(Itemized modification records)
%%

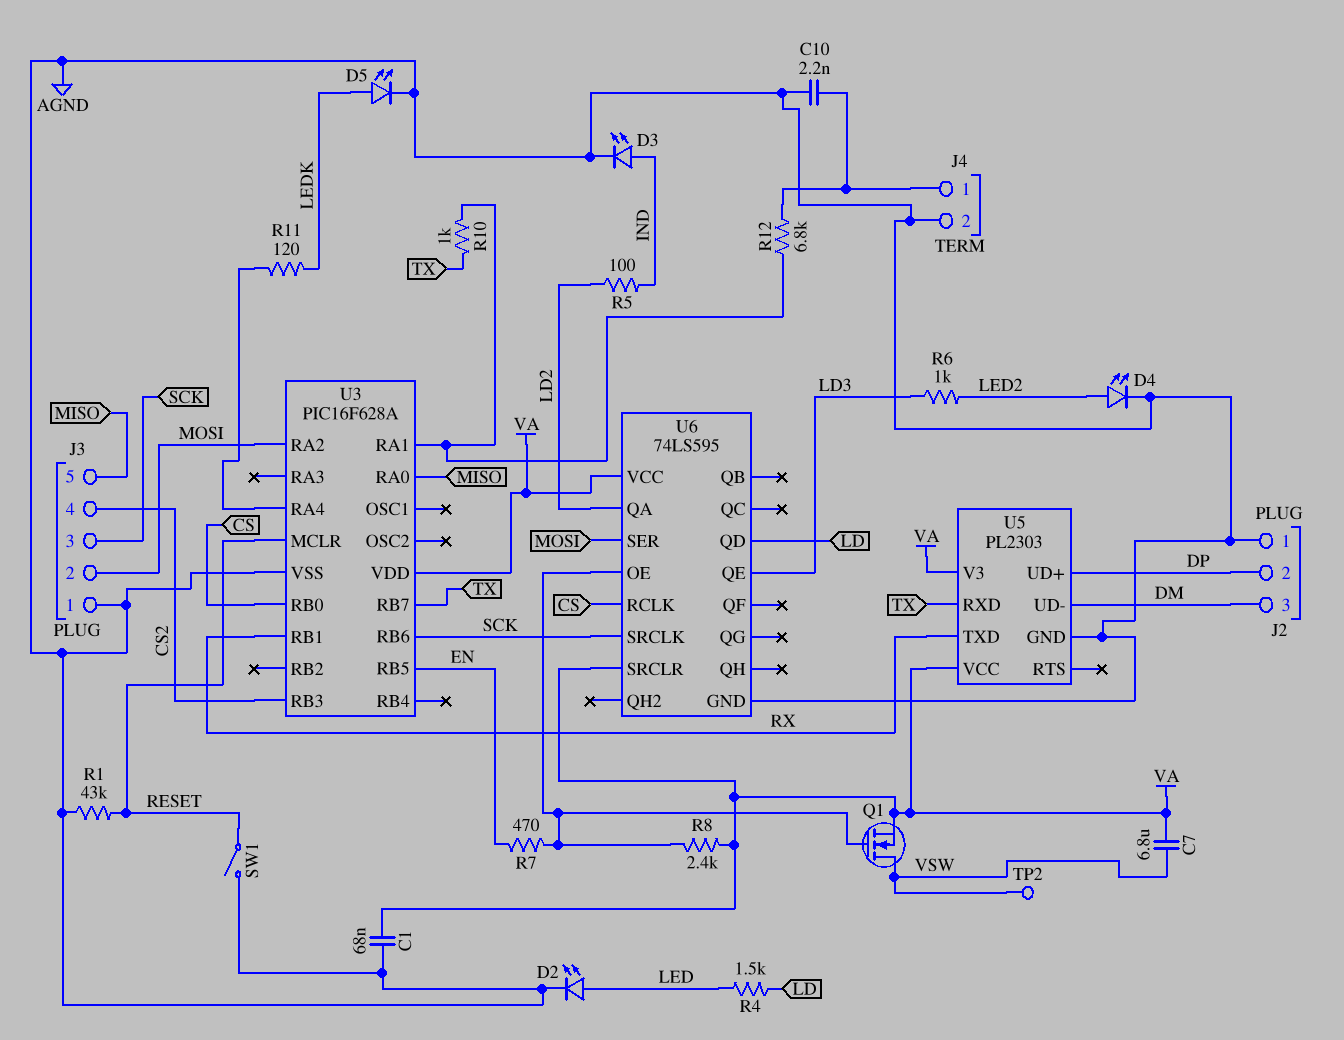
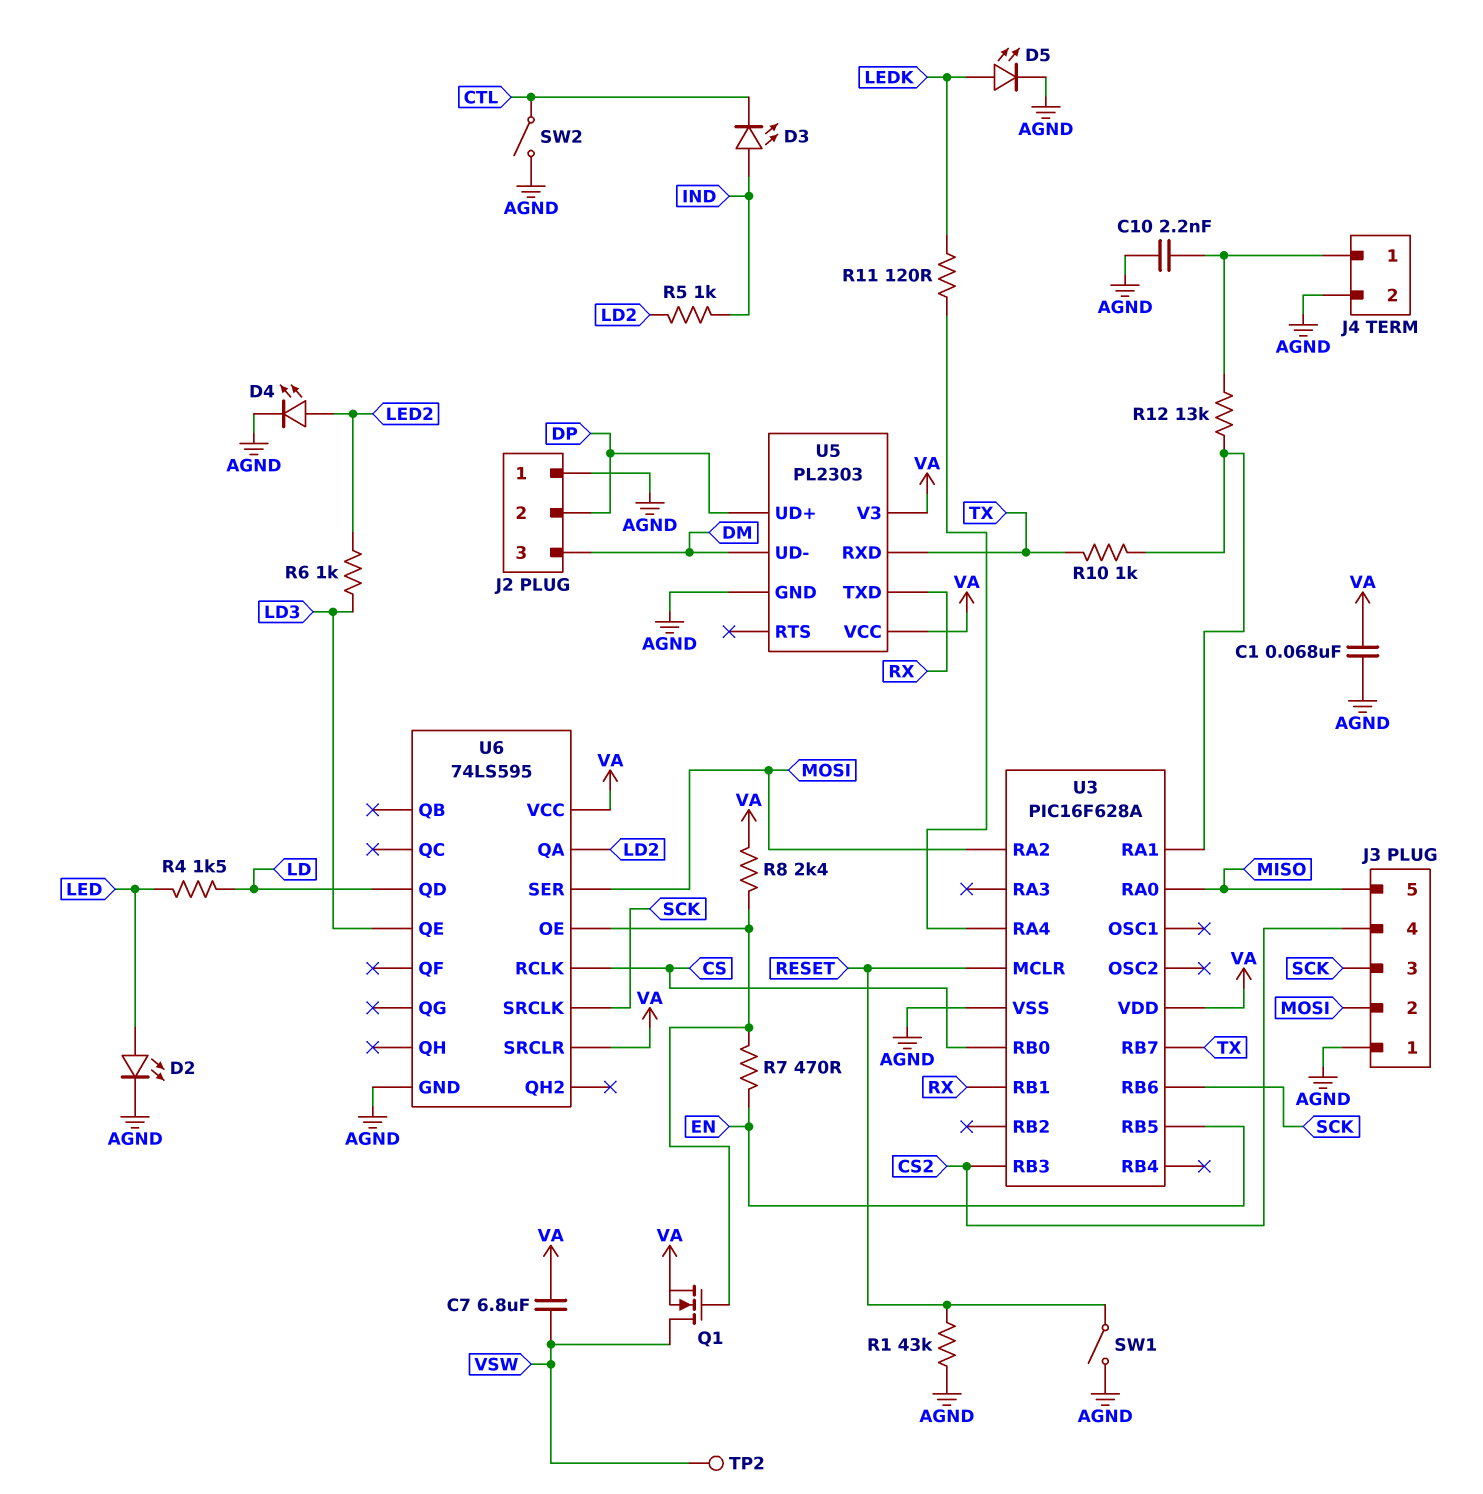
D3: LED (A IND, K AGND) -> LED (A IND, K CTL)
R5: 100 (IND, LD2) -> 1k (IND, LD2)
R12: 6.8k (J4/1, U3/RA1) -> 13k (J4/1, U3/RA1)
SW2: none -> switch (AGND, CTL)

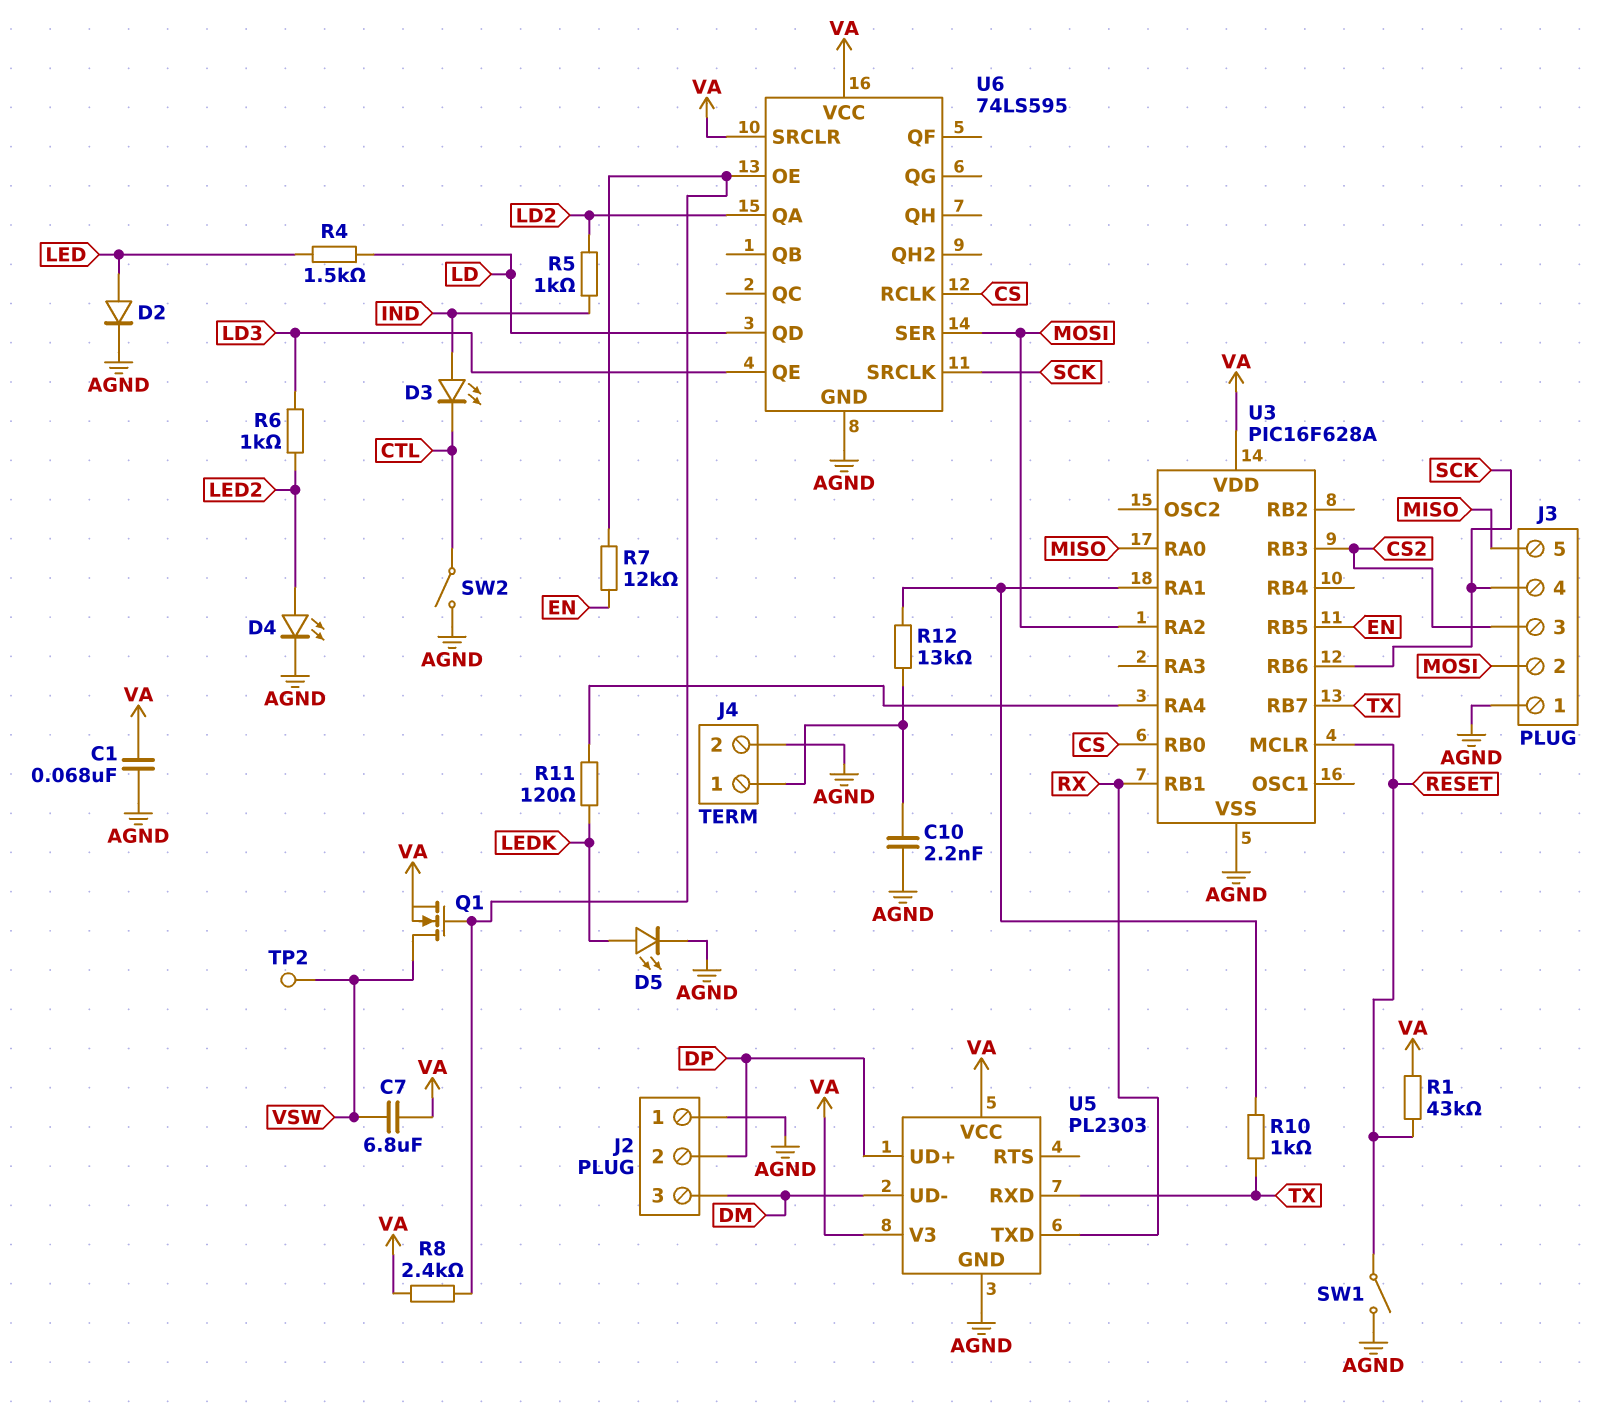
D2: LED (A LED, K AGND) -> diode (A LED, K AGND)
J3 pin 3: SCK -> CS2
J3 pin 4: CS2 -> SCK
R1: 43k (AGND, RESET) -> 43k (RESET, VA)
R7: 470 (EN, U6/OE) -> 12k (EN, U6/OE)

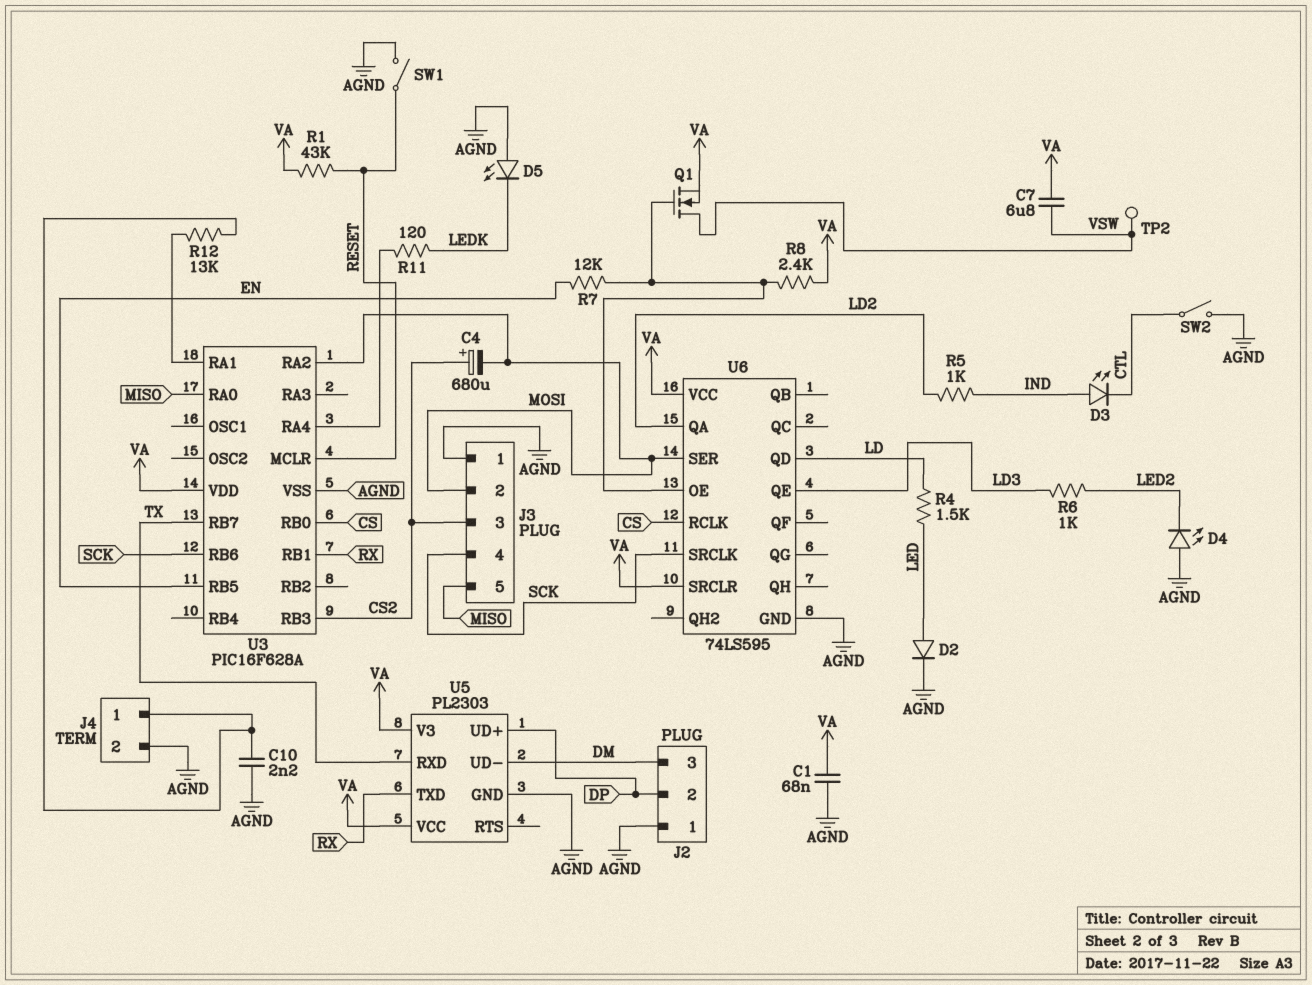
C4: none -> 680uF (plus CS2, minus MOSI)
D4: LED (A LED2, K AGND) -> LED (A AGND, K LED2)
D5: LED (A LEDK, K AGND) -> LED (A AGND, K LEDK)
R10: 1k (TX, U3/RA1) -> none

%%
%%

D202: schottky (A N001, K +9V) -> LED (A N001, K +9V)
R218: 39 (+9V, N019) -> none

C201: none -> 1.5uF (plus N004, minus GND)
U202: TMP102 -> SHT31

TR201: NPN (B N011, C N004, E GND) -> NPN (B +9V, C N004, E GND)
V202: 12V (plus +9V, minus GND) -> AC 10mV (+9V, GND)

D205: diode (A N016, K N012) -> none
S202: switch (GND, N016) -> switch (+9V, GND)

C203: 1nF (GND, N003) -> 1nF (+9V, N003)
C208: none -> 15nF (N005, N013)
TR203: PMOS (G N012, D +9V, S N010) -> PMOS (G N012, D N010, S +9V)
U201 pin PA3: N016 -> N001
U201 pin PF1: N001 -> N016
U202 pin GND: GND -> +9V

%%

Exercise prompt: Look above for the line containing "D3: LED (A IND, K AGND) -> LED (A IND, K CTL)", then copy exactly from it through the line containing "R10: 1k (TX, U3/RA1) -> none", keeping both and leaving out pictures. Add nothing else.

Result of the task:
D3: LED (A IND, K AGND) -> LED (A IND, K CTL)
R5: 100 (IND, LD2) -> 1k (IND, LD2)
R12: 6.8k (J4/1, U3/RA1) -> 13k (J4/1, U3/RA1)
SW2: none -> switch (AGND, CTL)

D2: LED (A LED, K AGND) -> diode (A LED, K AGND)
J3 pin 3: SCK -> CS2
J3 pin 4: CS2 -> SCK
R1: 43k (AGND, RESET) -> 43k (RESET, VA)
R7: 470 (EN, U6/OE) -> 12k (EN, U6/OE)

C4: none -> 680uF (plus CS2, minus MOSI)
D4: LED (A LED2, K AGND) -> LED (A AGND, K LED2)
D5: LED (A LEDK, K AGND) -> LED (A AGND, K LEDK)
R10: 1k (TX, U3/RA1) -> none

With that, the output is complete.